◆ **Exercise instructions**
Nothing outside the range below should be printed. Output exactly the lines from the line with "white cone A9" to the line with "tan brick K11:M12", both included.

Start of Available records

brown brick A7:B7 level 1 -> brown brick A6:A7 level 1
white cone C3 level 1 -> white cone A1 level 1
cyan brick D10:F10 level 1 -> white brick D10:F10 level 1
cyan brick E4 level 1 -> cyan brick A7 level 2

End of Available records
Start of Available records

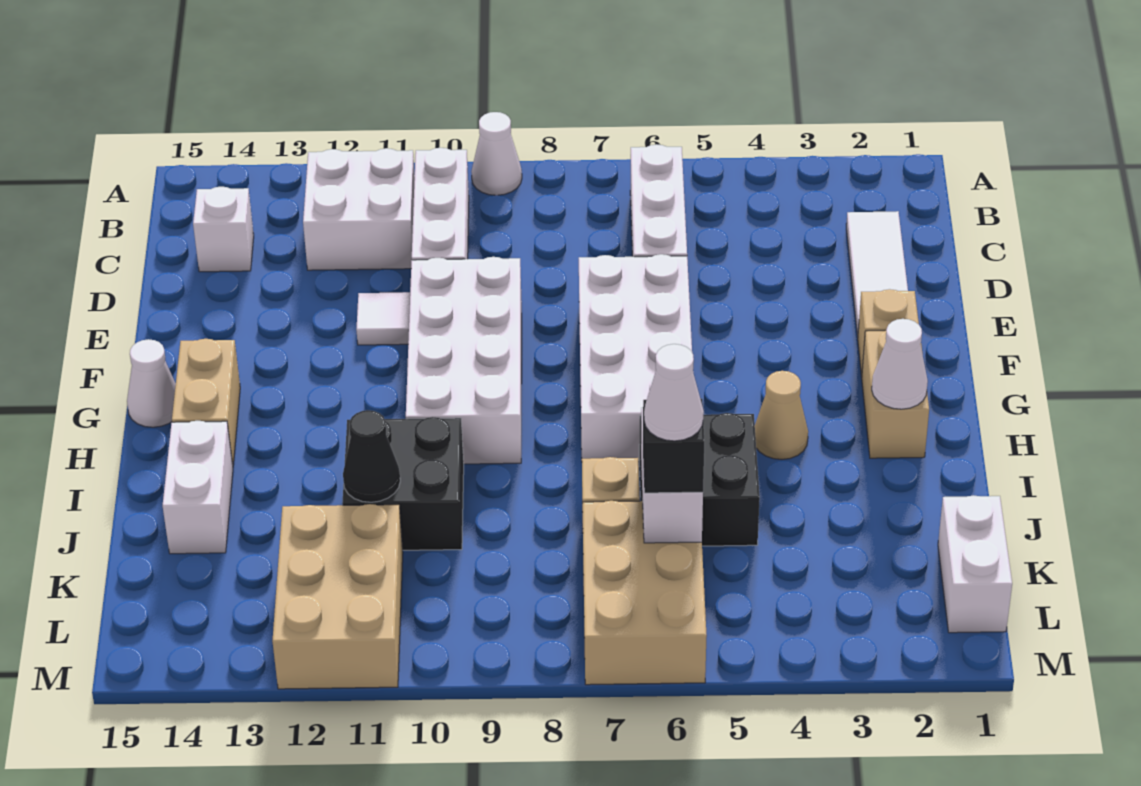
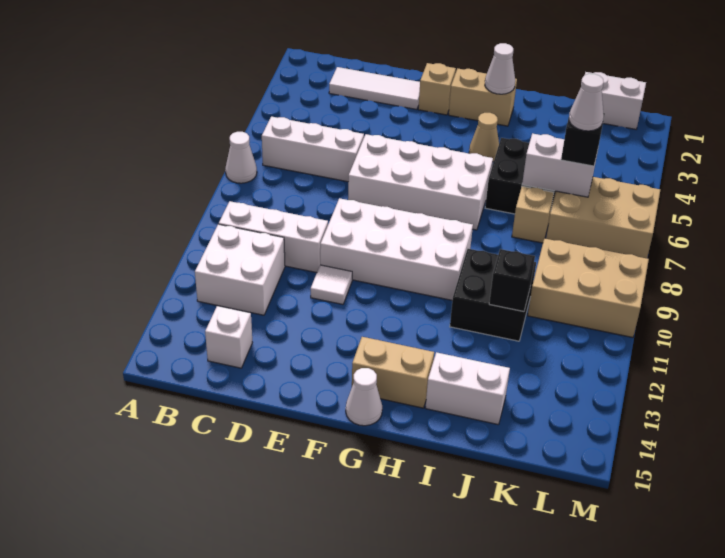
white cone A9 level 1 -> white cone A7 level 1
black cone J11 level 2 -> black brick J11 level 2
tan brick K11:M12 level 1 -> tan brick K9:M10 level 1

End of Available records

◆ **Completed exercise**
white cone A9 level 1 -> white cone A7 level 1
black cone J11 level 2 -> black brick J11 level 2
tan brick K11:M12 level 1 -> tan brick K9:M10 level 1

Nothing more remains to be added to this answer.